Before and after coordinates
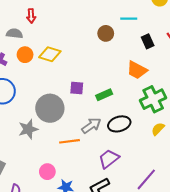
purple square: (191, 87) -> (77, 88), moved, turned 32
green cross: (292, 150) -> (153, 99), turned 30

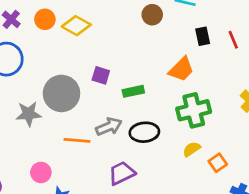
orange trapezoid: (137, 70) -> (181, 69), turned -85

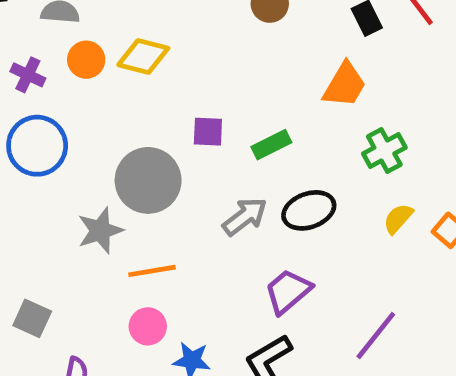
green cross: (194, 110) -> (384, 151), size x0.7
orange line: (77, 140) -> (152, 271), moved

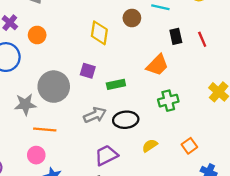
yellow diamond: (143, 57) -> (99, 33), moved, turned 70
orange circle: (86, 60) -> (37, 35), moved
yellow semicircle: (398, 219) -> (150, 146), moved

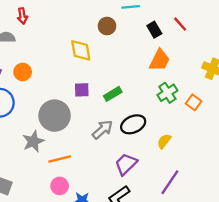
orange trapezoid: (157, 65) -> (160, 60), moved
orange square: (189, 146) -> (194, 102), moved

#### About this task
A faithful, word-for-word copy of the data is needed; the pictures should not appear in it.

#### Your solution
purple square: (191, 87) -> (77, 88), moved, turned 32
green cross: (292, 150) -> (153, 99), turned 30

orange trapezoid: (137, 70) -> (181, 69), turned -85

green cross: (194, 110) -> (384, 151), size x0.7
orange line: (77, 140) -> (152, 271), moved

yellow diamond: (143, 57) -> (99, 33), moved, turned 70
orange circle: (86, 60) -> (37, 35), moved
yellow semicircle: (398, 219) -> (150, 146), moved

orange trapezoid: (157, 65) -> (160, 60), moved
orange square: (189, 146) -> (194, 102), moved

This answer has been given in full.